Data items:
···

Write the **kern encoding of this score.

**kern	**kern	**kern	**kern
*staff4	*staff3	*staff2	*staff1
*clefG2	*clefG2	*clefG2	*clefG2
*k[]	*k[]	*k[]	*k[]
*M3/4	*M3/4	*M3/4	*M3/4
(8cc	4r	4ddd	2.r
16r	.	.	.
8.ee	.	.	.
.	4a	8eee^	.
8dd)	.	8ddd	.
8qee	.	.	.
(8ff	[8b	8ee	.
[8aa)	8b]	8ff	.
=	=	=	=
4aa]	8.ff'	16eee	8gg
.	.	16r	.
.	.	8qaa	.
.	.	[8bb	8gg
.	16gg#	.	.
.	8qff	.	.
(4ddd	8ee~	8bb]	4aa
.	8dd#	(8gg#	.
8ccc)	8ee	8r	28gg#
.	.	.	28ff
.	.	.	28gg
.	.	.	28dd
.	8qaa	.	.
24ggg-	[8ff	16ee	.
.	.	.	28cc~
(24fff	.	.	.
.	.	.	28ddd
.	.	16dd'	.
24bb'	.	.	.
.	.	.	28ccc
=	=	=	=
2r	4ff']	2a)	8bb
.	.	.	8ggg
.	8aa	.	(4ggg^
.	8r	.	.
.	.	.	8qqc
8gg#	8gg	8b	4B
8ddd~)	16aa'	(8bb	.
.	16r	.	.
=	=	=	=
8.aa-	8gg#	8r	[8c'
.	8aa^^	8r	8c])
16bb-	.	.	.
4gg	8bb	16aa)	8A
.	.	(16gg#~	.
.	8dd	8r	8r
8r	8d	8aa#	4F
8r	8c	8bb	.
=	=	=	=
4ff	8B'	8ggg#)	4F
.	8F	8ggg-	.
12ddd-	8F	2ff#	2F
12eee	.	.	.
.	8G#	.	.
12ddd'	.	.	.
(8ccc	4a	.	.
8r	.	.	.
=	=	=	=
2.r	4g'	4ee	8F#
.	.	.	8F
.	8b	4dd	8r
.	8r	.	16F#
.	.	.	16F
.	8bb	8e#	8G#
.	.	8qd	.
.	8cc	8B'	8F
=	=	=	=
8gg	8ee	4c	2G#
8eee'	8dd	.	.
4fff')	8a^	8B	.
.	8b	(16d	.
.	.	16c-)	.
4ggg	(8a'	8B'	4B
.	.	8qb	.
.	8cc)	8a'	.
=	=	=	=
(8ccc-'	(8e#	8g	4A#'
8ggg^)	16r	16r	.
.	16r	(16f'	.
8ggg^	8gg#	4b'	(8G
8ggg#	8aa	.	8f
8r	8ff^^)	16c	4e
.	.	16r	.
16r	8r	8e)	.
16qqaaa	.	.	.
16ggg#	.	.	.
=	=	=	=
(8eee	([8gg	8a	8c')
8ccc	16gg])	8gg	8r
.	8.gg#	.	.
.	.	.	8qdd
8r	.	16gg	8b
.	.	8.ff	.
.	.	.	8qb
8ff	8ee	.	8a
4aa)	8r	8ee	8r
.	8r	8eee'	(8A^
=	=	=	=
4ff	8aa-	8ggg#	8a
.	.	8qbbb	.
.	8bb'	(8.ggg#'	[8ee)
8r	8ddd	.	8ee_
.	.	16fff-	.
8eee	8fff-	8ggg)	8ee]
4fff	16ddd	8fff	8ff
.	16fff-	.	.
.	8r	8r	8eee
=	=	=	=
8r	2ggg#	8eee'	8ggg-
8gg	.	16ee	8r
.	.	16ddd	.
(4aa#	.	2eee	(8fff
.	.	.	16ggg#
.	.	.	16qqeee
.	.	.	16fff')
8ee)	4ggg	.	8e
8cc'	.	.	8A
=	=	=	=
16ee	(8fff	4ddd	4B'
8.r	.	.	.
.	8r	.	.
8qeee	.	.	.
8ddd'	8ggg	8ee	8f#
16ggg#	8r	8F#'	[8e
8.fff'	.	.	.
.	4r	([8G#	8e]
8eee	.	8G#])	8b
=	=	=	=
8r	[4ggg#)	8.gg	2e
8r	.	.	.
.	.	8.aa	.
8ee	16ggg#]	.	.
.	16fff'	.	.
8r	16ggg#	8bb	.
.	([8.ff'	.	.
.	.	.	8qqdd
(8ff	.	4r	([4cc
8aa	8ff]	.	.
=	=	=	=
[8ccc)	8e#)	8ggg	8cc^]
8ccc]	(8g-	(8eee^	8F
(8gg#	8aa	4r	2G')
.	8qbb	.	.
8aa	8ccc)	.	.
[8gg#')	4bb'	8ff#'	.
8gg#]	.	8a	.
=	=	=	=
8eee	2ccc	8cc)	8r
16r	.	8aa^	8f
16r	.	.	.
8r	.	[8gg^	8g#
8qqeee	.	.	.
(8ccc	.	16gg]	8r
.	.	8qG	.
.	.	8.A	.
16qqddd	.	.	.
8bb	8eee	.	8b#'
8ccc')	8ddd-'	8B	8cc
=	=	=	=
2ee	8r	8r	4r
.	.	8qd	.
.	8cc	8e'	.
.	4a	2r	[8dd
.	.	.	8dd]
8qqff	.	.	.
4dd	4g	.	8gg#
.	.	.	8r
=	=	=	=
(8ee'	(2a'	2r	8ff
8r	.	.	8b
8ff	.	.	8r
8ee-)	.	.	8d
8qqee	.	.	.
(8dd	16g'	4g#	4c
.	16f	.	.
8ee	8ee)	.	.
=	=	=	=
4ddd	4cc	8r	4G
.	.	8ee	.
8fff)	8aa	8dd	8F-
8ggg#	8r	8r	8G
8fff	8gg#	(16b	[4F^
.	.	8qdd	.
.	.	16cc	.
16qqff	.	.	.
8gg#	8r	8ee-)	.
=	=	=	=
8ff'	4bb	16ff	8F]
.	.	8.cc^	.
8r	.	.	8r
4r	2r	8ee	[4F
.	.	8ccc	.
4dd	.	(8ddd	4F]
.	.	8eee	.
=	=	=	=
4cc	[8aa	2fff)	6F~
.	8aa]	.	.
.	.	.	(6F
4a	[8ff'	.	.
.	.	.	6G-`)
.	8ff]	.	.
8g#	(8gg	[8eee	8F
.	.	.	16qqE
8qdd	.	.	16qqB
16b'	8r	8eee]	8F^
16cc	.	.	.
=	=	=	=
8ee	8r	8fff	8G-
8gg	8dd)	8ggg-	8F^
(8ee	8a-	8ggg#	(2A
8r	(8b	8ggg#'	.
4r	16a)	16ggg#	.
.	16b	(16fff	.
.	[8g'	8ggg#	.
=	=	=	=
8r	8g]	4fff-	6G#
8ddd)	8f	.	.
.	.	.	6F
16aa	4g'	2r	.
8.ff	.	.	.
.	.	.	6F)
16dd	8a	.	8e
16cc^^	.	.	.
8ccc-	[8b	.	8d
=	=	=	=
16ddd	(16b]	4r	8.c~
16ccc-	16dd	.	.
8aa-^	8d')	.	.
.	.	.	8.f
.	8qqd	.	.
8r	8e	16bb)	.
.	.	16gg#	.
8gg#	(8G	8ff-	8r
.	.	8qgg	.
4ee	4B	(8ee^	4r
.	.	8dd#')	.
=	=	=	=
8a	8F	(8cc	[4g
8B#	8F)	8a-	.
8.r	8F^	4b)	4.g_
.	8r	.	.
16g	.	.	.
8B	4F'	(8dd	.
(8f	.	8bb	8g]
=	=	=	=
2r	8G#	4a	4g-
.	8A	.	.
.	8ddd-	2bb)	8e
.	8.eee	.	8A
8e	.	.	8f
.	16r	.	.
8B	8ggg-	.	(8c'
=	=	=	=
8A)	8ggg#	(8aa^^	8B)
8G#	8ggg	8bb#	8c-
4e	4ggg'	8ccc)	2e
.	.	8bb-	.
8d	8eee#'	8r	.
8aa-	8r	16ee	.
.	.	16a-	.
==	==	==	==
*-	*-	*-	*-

···

List each line in the items above that contains the string "kern".

**Expected answer:**
Write the **kern encoding of this score.
**kern	**kern	**kern	**kern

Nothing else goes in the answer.